■ TRY IT ■
Go through the listing below and say how many lines include "dumbbell". Give the number by itself.
* * * * * * *
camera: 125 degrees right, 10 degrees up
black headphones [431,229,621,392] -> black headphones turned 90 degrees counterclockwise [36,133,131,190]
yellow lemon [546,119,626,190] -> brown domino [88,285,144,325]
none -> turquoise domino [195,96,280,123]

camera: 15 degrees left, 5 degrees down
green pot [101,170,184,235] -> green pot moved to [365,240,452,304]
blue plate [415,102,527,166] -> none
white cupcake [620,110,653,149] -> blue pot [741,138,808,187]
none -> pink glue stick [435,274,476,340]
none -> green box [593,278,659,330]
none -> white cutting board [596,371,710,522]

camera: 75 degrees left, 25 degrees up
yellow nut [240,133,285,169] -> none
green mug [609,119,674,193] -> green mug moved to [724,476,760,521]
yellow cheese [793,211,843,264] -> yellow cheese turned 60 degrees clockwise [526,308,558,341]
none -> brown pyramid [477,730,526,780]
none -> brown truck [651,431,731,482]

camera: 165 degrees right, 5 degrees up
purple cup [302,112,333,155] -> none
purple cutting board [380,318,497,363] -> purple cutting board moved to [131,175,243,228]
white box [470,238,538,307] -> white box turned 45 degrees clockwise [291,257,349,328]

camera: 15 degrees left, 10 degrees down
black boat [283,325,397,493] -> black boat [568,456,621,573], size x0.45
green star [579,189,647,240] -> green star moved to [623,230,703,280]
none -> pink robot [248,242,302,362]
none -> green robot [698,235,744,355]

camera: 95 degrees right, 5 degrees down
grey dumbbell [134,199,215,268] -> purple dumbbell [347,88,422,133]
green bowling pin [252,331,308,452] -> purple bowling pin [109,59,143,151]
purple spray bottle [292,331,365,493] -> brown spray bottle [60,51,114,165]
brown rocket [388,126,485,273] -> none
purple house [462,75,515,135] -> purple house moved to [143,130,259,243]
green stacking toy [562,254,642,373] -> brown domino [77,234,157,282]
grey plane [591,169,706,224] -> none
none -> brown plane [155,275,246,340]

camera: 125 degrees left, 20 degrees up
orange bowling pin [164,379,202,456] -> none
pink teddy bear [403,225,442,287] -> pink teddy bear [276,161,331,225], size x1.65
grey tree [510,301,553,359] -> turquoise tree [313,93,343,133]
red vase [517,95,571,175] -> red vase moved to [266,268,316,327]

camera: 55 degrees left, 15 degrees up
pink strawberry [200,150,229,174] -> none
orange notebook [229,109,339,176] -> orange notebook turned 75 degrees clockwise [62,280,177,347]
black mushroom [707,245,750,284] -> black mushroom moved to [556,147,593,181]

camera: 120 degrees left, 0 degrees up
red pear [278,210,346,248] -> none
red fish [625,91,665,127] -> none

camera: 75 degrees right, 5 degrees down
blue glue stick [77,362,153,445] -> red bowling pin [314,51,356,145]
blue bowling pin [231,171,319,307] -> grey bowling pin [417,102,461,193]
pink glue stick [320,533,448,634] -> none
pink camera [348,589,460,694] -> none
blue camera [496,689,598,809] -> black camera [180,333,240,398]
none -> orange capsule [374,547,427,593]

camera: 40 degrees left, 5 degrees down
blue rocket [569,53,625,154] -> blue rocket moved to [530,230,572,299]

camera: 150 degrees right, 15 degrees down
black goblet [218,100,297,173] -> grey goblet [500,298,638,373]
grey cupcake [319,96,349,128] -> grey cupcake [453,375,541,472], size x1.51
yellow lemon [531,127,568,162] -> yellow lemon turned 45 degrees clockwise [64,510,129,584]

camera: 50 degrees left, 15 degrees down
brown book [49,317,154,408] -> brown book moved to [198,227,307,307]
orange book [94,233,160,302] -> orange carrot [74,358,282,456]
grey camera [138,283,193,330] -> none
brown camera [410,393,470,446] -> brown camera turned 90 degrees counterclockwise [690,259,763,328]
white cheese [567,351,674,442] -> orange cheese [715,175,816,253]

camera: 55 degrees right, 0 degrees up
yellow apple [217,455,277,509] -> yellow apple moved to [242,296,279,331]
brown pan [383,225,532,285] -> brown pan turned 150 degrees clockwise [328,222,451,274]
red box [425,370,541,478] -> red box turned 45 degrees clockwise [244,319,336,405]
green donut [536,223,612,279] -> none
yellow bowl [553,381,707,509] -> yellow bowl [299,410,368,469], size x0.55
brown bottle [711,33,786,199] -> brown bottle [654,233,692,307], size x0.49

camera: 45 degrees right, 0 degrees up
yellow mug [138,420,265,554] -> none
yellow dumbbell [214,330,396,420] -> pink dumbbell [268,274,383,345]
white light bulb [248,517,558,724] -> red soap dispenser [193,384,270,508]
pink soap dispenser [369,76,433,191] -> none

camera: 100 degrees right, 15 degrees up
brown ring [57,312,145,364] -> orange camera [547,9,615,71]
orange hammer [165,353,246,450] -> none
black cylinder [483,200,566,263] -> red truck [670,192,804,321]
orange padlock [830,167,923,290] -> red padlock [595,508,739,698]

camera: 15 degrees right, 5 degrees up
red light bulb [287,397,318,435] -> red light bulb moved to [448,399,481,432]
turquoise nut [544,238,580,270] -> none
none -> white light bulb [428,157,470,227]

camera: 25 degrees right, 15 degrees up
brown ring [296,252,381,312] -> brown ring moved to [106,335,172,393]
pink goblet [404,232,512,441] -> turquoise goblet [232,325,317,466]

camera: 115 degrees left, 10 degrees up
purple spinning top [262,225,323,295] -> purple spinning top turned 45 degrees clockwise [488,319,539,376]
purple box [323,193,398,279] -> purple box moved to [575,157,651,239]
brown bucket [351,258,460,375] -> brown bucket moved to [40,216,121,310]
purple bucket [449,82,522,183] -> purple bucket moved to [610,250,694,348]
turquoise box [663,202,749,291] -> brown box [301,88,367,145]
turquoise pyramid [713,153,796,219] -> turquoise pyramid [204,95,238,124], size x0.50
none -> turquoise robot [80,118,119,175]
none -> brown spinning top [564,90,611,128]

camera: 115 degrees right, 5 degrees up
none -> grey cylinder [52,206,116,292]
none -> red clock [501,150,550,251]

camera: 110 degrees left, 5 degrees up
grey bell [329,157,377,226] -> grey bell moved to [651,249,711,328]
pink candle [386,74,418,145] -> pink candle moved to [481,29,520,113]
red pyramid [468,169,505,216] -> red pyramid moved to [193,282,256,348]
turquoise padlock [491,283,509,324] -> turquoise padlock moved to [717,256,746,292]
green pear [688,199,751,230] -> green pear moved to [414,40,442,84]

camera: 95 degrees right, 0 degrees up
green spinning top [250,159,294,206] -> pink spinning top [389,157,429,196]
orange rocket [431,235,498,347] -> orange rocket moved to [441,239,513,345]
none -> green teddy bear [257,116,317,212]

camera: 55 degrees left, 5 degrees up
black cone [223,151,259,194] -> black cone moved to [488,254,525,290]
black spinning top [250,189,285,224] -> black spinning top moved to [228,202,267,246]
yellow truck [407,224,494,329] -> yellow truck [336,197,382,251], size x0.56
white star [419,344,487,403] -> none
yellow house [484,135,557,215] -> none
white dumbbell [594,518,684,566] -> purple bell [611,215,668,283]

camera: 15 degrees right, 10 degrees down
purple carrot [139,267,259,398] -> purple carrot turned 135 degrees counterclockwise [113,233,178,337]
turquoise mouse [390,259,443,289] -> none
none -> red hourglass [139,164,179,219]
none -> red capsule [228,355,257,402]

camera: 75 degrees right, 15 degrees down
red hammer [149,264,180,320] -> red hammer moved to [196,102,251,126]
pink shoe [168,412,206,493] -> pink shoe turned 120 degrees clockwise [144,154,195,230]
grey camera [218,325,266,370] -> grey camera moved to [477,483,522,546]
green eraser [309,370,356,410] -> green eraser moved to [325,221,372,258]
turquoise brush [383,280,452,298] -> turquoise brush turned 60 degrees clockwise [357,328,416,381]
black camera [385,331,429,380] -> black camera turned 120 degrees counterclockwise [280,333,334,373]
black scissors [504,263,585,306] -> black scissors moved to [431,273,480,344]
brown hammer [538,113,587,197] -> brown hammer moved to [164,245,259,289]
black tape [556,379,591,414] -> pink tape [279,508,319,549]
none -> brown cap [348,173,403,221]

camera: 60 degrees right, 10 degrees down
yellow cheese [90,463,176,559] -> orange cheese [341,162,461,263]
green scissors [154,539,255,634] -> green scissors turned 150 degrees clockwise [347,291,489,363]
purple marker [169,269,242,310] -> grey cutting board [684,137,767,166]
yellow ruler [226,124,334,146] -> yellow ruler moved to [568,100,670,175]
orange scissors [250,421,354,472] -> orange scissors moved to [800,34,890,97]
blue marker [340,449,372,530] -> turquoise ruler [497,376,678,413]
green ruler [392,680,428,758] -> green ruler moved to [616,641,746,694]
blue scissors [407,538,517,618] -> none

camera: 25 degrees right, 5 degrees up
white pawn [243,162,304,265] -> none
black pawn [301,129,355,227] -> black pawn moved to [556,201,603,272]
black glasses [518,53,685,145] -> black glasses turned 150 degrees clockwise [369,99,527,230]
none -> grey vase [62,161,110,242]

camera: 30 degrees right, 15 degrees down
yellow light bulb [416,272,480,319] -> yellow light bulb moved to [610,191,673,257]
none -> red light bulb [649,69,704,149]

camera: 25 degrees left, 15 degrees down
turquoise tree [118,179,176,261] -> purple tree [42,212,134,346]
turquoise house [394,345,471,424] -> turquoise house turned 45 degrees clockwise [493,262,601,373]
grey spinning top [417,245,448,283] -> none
* * * * * * *
■ EXERCISE OUTPUT ■
3